Supplied material:
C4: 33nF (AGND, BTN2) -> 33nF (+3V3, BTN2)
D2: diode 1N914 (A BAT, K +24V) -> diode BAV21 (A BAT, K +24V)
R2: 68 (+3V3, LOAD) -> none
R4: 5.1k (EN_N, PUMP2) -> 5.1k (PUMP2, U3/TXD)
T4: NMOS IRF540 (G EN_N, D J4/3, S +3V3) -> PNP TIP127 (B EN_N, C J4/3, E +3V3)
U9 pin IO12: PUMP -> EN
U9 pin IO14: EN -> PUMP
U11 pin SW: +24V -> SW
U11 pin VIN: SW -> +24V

Assignment: Print every line you see above, exactly as written.

Answer below:
C4: 33nF (AGND, BTN2) -> 33nF (+3V3, BTN2)
D2: diode 1N914 (A BAT, K +24V) -> diode BAV21 (A BAT, K +24V)
R2: 68 (+3V3, LOAD) -> none
R4: 5.1k (EN_N, PUMP2) -> 5.1k (PUMP2, U3/TXD)
T4: NMOS IRF540 (G EN_N, D J4/3, S +3V3) -> PNP TIP127 (B EN_N, C J4/3, E +3V3)
U9 pin IO12: PUMP -> EN
U9 pin IO14: EN -> PUMP
U11 pin SW: +24V -> SW
U11 pin VIN: SW -> +24V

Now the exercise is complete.